All lines in the data bearing the string "pixel" should be identified and copied.
#### Input records ####
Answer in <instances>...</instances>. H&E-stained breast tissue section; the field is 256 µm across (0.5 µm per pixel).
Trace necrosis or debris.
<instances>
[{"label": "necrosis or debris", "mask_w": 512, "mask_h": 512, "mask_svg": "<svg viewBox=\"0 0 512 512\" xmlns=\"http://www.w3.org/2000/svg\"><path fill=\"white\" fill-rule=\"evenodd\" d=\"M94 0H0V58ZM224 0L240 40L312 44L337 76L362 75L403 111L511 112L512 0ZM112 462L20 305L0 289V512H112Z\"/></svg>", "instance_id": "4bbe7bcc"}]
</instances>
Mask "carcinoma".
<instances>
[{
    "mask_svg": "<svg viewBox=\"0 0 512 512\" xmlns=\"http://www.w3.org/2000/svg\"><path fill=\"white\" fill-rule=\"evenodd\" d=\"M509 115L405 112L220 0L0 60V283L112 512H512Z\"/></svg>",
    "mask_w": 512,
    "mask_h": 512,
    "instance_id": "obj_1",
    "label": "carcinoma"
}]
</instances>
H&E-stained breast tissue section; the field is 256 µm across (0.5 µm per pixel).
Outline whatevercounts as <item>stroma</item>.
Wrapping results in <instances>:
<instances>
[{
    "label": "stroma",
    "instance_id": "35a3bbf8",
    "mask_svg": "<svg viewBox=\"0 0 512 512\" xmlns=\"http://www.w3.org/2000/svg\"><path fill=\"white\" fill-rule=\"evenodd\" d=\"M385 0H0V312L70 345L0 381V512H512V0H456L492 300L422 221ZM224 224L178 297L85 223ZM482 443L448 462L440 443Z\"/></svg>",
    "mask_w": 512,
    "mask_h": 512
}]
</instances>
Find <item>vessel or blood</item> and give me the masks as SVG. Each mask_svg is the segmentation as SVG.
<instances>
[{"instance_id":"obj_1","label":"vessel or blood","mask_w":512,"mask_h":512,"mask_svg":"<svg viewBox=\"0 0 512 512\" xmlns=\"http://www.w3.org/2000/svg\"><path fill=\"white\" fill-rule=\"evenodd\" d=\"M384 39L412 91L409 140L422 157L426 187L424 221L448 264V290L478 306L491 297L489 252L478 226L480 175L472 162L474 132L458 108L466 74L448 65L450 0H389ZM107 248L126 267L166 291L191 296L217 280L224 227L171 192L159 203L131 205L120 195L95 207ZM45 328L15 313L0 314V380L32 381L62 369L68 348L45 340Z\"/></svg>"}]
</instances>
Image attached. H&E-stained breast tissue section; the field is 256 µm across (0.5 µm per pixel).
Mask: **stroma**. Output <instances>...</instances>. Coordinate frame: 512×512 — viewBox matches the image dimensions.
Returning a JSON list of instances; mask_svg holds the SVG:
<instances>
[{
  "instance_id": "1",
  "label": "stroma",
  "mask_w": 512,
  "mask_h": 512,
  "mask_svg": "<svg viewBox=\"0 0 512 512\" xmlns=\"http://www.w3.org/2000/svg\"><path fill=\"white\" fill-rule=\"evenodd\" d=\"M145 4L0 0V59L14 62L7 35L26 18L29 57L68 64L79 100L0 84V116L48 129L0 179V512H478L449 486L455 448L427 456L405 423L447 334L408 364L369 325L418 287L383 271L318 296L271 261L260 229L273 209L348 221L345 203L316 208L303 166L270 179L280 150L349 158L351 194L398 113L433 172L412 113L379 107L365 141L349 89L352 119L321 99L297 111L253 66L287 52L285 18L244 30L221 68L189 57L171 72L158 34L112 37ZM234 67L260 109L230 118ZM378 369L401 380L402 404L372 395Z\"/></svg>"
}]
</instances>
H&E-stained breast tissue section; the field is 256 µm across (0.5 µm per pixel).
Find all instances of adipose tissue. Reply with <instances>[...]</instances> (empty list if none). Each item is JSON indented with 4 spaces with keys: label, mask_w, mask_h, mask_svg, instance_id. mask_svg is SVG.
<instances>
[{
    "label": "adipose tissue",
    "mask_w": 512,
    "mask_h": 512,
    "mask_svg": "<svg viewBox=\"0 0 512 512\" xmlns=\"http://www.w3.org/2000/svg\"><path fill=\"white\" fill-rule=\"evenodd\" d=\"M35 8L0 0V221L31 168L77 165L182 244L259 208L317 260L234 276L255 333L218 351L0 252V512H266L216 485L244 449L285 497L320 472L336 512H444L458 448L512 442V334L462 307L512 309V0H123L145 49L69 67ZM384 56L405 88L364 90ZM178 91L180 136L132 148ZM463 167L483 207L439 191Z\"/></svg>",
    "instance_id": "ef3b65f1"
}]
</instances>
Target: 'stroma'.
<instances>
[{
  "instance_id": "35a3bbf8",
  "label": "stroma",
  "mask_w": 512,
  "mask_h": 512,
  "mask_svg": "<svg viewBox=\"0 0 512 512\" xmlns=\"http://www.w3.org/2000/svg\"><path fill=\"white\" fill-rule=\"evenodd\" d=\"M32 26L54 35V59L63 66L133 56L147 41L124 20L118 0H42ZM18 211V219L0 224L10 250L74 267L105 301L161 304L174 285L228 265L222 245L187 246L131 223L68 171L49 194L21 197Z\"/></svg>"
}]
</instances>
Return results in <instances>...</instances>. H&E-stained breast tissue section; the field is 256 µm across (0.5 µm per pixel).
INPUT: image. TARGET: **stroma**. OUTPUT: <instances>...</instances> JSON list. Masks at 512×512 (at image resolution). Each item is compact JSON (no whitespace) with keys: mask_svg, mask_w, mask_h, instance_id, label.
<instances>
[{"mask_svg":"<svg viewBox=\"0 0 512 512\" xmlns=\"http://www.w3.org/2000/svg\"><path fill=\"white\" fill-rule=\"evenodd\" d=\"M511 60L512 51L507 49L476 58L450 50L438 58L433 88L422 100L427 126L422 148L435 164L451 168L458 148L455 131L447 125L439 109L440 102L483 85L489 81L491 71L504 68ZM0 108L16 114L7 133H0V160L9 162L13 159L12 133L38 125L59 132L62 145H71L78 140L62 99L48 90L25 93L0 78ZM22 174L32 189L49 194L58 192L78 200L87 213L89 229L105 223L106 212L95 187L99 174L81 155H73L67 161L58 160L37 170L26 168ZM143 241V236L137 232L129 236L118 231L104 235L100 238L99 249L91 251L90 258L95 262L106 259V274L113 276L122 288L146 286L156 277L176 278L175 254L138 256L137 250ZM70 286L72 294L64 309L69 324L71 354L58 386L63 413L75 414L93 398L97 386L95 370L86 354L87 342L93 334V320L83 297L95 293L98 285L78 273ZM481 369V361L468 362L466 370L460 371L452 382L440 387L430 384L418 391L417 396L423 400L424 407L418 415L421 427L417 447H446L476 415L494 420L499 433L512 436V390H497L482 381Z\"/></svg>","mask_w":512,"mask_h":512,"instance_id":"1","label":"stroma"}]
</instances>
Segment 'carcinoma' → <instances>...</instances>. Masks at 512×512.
####
Result of this exercise:
Answer in <instances>...</instances>. H&E-stained breast tissue section; the field is 256 µm across (0.5 µm per pixel).
H&E-stained breast tissue section; the field is 256 µm across (0.5 µm per pixel).
Image attached. H&E-stained breast tissue section; the field is 256 µm across (0.5 µm per pixel).
H&E-stained breast tissue section; the field is 256 µm across (0.5 µm per pixel).
Return results in <instances>...</instances>. H&E-stained breast tissue section; the field is 256 µm across (0.5 µm per pixel).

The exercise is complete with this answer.